Collection entries
<<<<
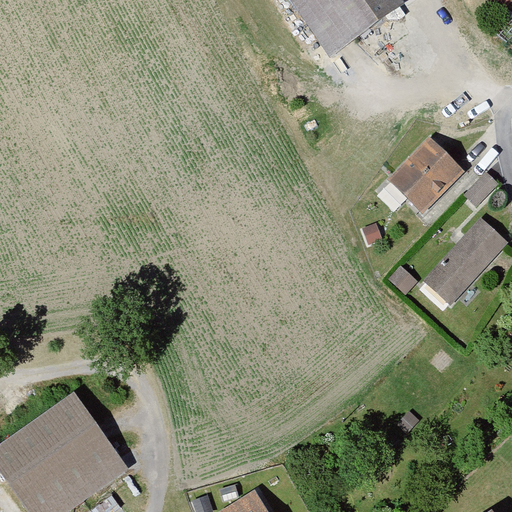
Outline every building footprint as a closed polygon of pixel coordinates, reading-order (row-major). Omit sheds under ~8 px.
[(285,0),(335,66),(389,41),(410,14),(399,0),(285,0)] [(394,190),(431,225),(471,182),(434,147),(394,190)] [(468,200),(480,212),(500,191),(489,179),(468,200)] [(425,289),(452,314),(511,248),(511,247),(485,223),(425,289)] [(393,287),(409,301),(421,289),(405,274),(393,287)] [(0,452),(0,464),(34,511),(76,511),(136,470),(81,394),(0,452)] [(275,511),(262,493),(228,511),(275,511)]
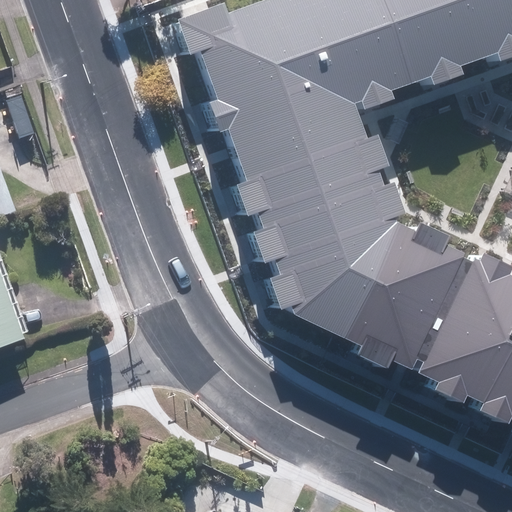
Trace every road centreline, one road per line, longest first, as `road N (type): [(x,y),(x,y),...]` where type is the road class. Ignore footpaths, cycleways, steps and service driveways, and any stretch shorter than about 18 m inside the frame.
road 1 (secondary): [(188,334),(59,0)]
road 2 (secondary): [(477,511),(298,426),(227,375),(188,334)]
road 3 (residential): [(0,415),(129,366),(188,334)]
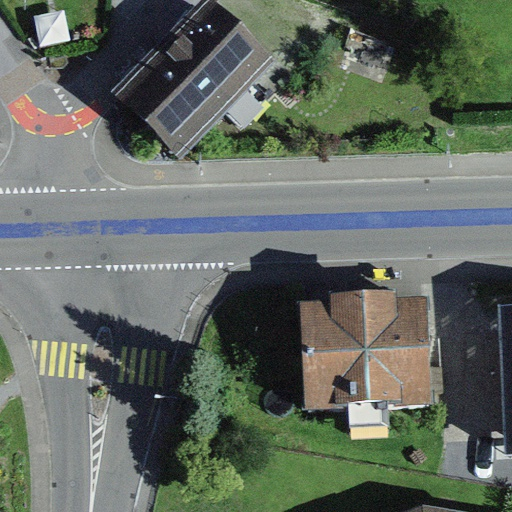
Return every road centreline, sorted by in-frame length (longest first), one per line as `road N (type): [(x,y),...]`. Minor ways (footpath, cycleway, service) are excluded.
road 1 (primary): [(112,230),(511,218)]
road 2 (tertiary): [(112,230),(90,511)]
road 3 (residential): [(138,46),(41,160)]
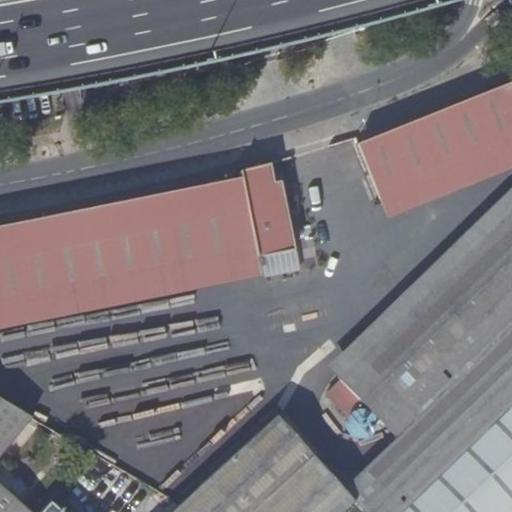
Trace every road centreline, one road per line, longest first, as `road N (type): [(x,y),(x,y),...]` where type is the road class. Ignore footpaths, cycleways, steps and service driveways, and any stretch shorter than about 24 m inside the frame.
road 1 (residential): [(0,185),(164,155),(362,96),(425,71),(508,0)]
road 2 (motorway): [(0,42),(223,0)]
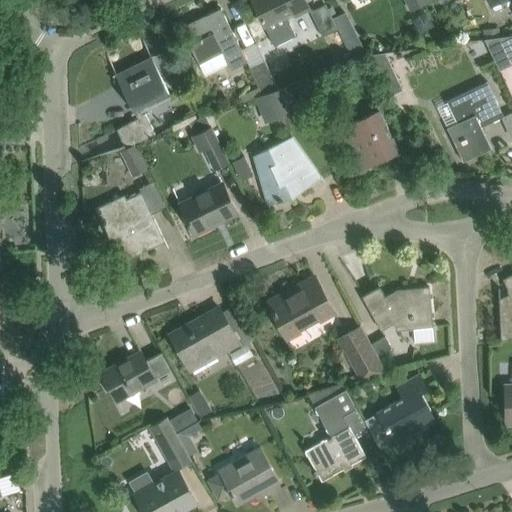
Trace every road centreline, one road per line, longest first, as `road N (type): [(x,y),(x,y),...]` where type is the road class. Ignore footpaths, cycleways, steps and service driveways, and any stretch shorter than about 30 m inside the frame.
road 1 (residential): [(59,323),(90,320),(375,220)]
road 2 (residential): [(472,482),(467,235)]
road 3 (unclassified): [(59,323),(53,118)]
road 4 (residential): [(375,220),(422,193),(511,194)]
road 5 (unclassified): [(48,511),(47,373)]
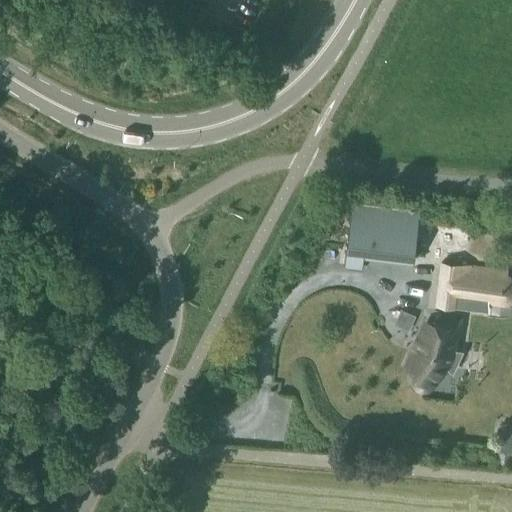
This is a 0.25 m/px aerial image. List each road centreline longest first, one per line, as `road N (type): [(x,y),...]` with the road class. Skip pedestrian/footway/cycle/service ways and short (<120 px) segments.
road 1 (secondary): [(0,75),(102,126),(160,137),(197,133),(251,112),(297,78),(353,0)]
road 2 (unclassified): [(0,132),(91,185),(146,231),(169,272),(170,336),(159,367)]
road 3 (unclassified): [(84,511),(159,367)]
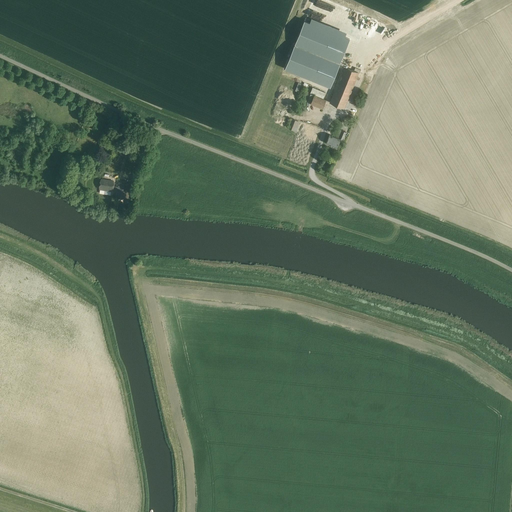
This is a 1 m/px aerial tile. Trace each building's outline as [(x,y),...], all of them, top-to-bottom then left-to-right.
[(330,87),(350,39),(345,37),(310,23),(305,20),(289,59),(288,58),(284,68),(285,68),(330,87)] [(379,48),(384,35),(381,34),(376,47),(379,48)] [(359,72),(354,70),(344,66),(330,102),(340,106),(344,108),(359,72)] [(313,87),(310,92),(323,98),(325,93),(313,87)] [(322,109),(326,100),(314,95),(311,104),(322,109)] [(317,113),(315,119),(324,122),(326,116),(317,113)] [(292,119),(288,128),(294,130),(297,121),(292,119)] [(337,148),(340,139),(343,140),(346,132),(341,130),(338,138),(330,135),(326,143),(337,148)] [(108,152),(111,143),(102,140),(99,148),(108,152)] [(128,199),(129,189),(130,184),(119,182),(118,188),(110,187),(111,179),(107,179),(107,180),(103,180),(102,185),(101,189),(109,190),(118,191),(117,197),(128,199)]
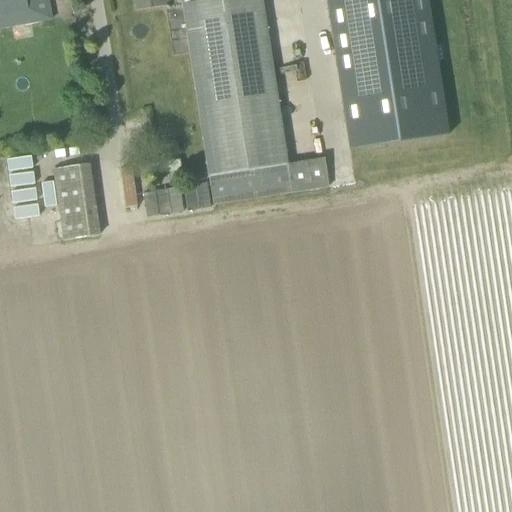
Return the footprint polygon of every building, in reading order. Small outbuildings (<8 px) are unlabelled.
[(0,0),(0,29),(30,24),(30,23),(50,19),(47,0),(0,0)] [(212,206),(291,194),(261,0),(214,0),(182,5),(181,0),(134,0),(136,12),(165,8),(169,33),(173,33),(174,42),(170,43),(172,58),(190,55),(197,104),(208,179),(212,206)] [(427,0),(325,0),(349,152),(448,137),(427,0)] [(180,173),(178,162),(142,167),(144,179),(180,173)] [(205,185),(181,189),(185,212),(208,209),(205,185)] [(176,189),(164,191),(168,215),(180,213),(176,189)] [(168,215),(164,191),(153,193),(156,217),(168,215)] [(156,217),(153,193),(141,195),(144,218),(156,217)]
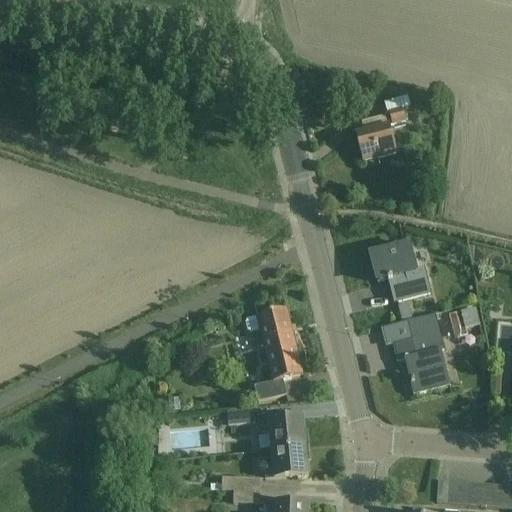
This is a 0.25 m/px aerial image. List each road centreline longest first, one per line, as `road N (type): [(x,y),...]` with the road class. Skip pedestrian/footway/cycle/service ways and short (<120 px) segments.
road 1 (residential): [(364,440),(271,77)]
road 2 (unclassified): [(231,39),(12,0)]
road 3 (residential): [(511,451),(364,440)]
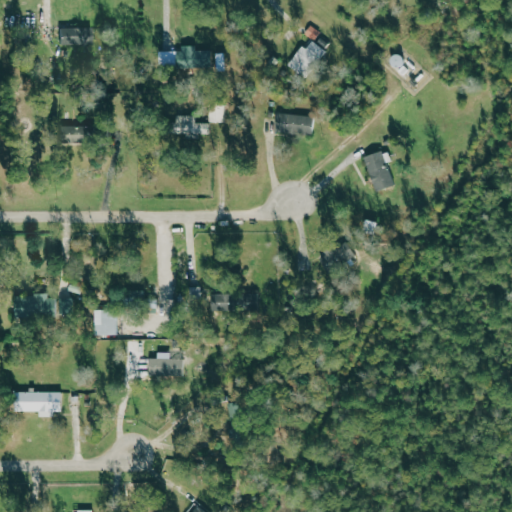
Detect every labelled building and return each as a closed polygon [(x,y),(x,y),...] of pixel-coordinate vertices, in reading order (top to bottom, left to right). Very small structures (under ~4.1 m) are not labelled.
[(91,27),(59,28),(60,46),(92,45),(91,27)] [(290,65),(306,78),(328,52),(312,39),(290,65)] [(214,51),(197,51),(197,46),(183,46),(183,53),(177,53),(177,69),(214,70),(214,51)] [(225,122),(225,107),(212,106),(211,122),(225,122)] [(314,115),(275,114),(275,134),(313,134),(314,115)] [(212,123),(196,123),(196,116),(177,115),(177,123),(169,123),(169,133),(211,134),(212,123)] [(84,126),(61,127),(62,143),(84,142),(84,126)] [(386,151),(367,155),(375,191),(394,187),(386,151)] [(321,257),(329,272),(358,257),(350,242),(321,257)] [(258,309),(258,293),(212,295),(213,311),(258,309)] [(15,296),(16,318),(74,315),(73,300),(50,301),(50,294),(15,296)] [(118,335),(119,311),(96,310),(95,335),(118,335)] [(184,359),(150,358),(150,375),(184,376),(184,359)] [(40,412),(40,417),(48,417),(48,412),(63,412),(63,392),(15,392),(15,412),(40,412)] [(209,511),(195,503),(189,511),(209,511)]
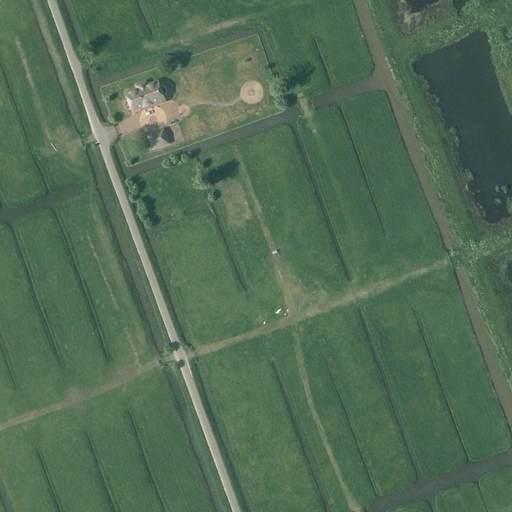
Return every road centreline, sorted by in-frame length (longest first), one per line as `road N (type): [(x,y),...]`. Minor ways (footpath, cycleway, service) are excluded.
road 1 (track): [(0,426),(511,240)]
road 2 (unclassified): [(52,0),(237,511)]
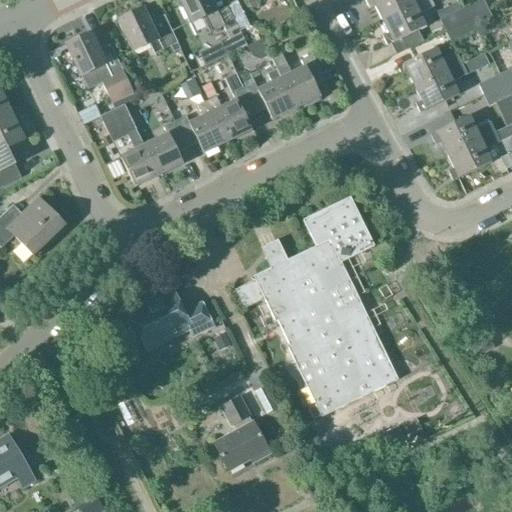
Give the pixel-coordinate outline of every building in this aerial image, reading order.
[(209,0),(178,0),(191,26),(203,20),(211,35),(224,29),(209,0)] [(244,0),(250,11),(261,5),(258,0),(244,0)] [(365,0),(364,1),(369,11),(375,8),(381,21),(425,0),(365,0)] [(382,37),(387,47),(426,28),(420,15),(435,8),(431,0),(425,0),(381,21),(387,35),(382,37)] [(466,22),(488,12),(483,0),(461,11),(466,22)] [(143,10),(117,23),(133,54),(150,46),(155,57),(178,46),(164,17),(149,24),(143,10)] [(466,22),(461,11),(440,21),(446,32),(466,22)] [(466,22),(472,33),(494,23),(488,12),(466,22)] [(466,22),(446,32),(452,43),(472,33),(466,22)] [(235,52),(246,46),(237,28),(226,34),(235,52)] [(91,35),(66,47),(87,91),(101,83),(112,106),(133,95),(110,46),(98,52),(91,35)] [(218,47),(200,56),(205,67),(224,58),(218,47)] [(408,76),(414,89),(463,65),(458,55),(442,62),(436,50),(397,69),(402,79),(408,76)] [(304,68),(280,80),(295,110),(319,99),(313,87),(324,82),(311,56),(300,61),(304,68)] [(468,76),(463,65),(414,89),(421,103),(415,105),(420,115),(459,96),(452,83),(468,76)] [(505,87),(511,83),(511,69),(499,76),(505,87)] [(266,110),(272,122),(295,110),(280,80),(276,71),(267,75),(271,84),(257,91),(253,84),(246,87),(242,89),(255,116),(266,110)] [(249,75),(242,79),(246,87),(253,84),(249,75)] [(505,87),(499,76),(478,86),(484,97),(505,87)] [(210,85),(202,89),(208,102),(216,98),(210,85)] [(505,87),(484,97),(489,109),(510,99),(505,87)] [(207,103),(227,144),(250,133),(245,121),(255,116),(242,89),(231,95),(235,102),(220,109),(215,99),(207,103)] [(0,122),(11,117),(0,94),(0,122)] [(198,144),(203,155),(227,144),(207,103),(195,109),(200,119),(188,125),(180,110),(170,115),(174,122),(187,149),(198,144)] [(127,137),(134,151),(120,158),(135,189),(158,177),(143,147),(124,107),(100,118),(113,144),(127,137)] [(15,124),(11,117),(0,122),(0,172),(13,166),(5,151),(23,142),(21,137),(25,135),(18,122),(15,124)] [(475,131),(469,118),(430,137),(435,147),(441,144),(447,157),(501,131),(505,129),(499,119),(492,123),(475,131)] [(143,147),(158,177),(182,166),(176,154),(187,149),(174,122),(162,128),(166,135),(143,147)] [(448,174),(452,183),(491,164),(486,152),(502,144),(502,143),(511,137),(511,133),(509,127),(505,129),(501,131),(447,157),(454,171),(448,174)] [(398,382),(369,321),(341,263),(373,248),(350,200),(303,222),(315,248),(286,262),(281,251),(265,259),(270,270),(253,278),(255,282),(235,291),(243,310),(264,300),(275,324),(277,322),(290,346),(287,347),(322,419),(398,382)] [(14,239),(33,258),(65,228),(39,201),(23,217),(13,206),(0,218),(0,251),(1,252),(14,239)] [(172,294),(129,315),(147,350),(189,329),(193,336),(212,327),(201,305),(182,314),(172,294)] [(277,409),(266,390),(255,396),(266,416),(277,409)] [(232,425),(237,434),(214,446),(227,472),(251,459),(253,464),(269,455),(252,425),(250,426),(246,418),(248,417),(238,399),(220,409),(229,427),(232,425)] [(422,431),(416,419),(402,427),(407,438),(422,431)] [(398,429),(383,435),(387,445),(402,439),(398,429)] [(0,488),(16,478),(23,490),(36,482),(9,437),(0,442),(0,488)]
>>>>
EXERCISE DESCRIPTION »
Reproduce the lines above verbatim, beginning with the line containing "30 m inside the frame." and continuing through the line containing "road 1 (residential): [(59,323),(90,320),(375,220)]".

RESPONSE BELOW »
Trace every road centreline, one road per line, longest first, as `road N (type): [(x,y),(x,y),...]` where type is the road class. Ignore footpaths, cycleways, steps and service driveways, and any stretch shorter than about 30 m inside the frame.
road 1 (residential): [(59,323),(90,320),(375,220)]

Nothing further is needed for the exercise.